Request —
Exact copy, pictures omitted: the line holding "building: none -> [278,359,322,406]" and every line after it down to the end of the entries.
+++ Record excerpts
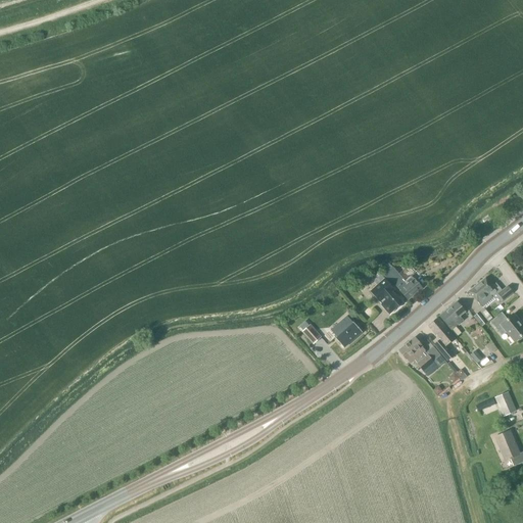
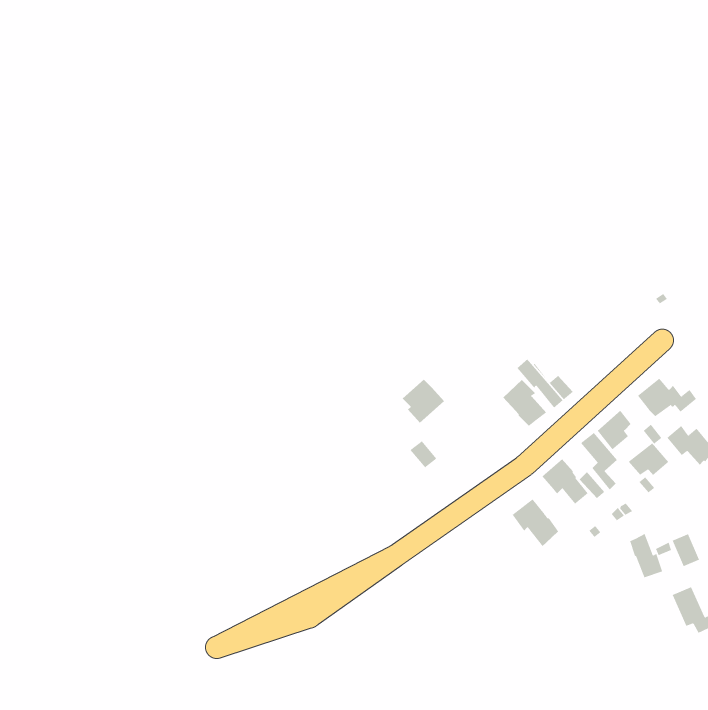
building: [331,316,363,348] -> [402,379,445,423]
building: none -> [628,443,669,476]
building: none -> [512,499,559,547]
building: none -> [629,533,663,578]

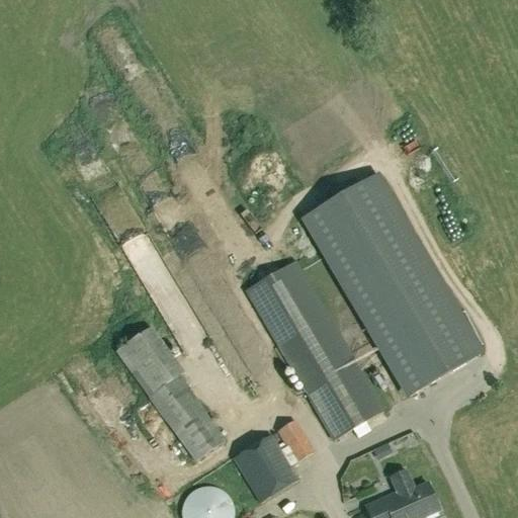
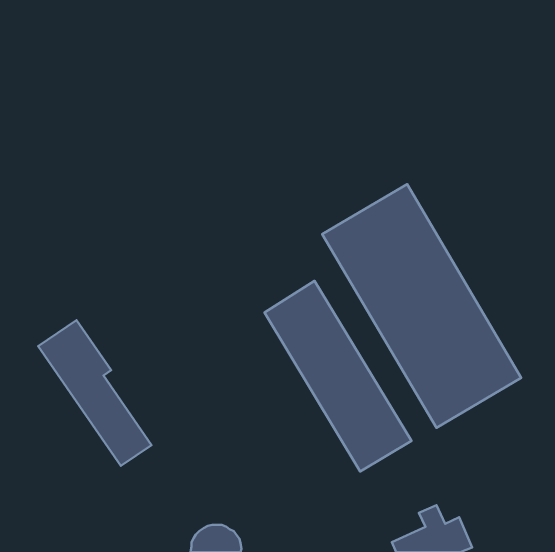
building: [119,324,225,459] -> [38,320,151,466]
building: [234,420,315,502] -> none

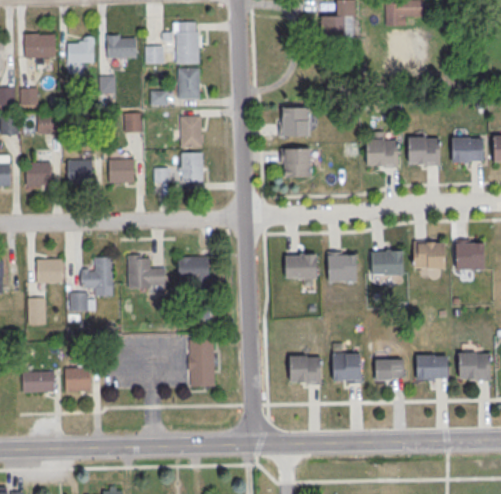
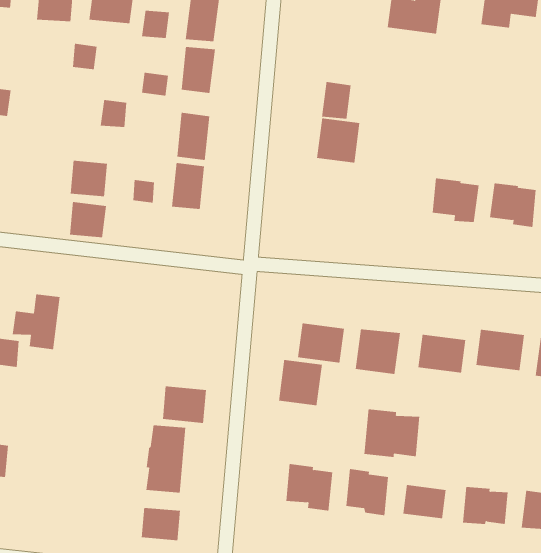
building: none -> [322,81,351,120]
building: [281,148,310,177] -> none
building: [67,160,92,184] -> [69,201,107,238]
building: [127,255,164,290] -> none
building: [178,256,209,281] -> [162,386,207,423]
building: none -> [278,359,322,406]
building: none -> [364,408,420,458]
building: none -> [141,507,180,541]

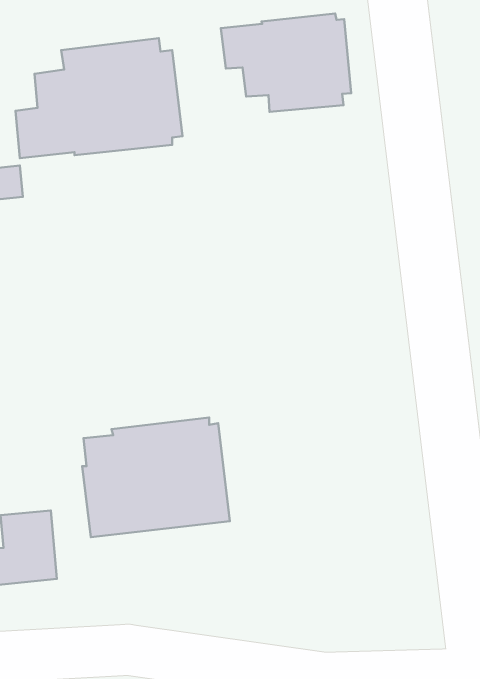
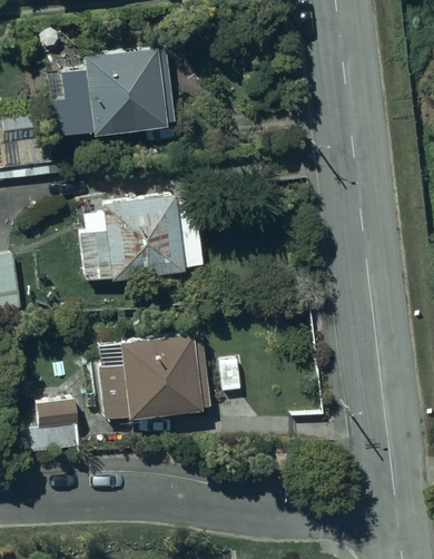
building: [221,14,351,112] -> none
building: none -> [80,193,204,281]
++++++
Exercise output —
building: none -> [278,359,322,406]
building: none -> [364,408,420,458]
building: none -> [141,507,180,541]

building: [221,14,351,112] -> none
building: none -> [80,193,204,281]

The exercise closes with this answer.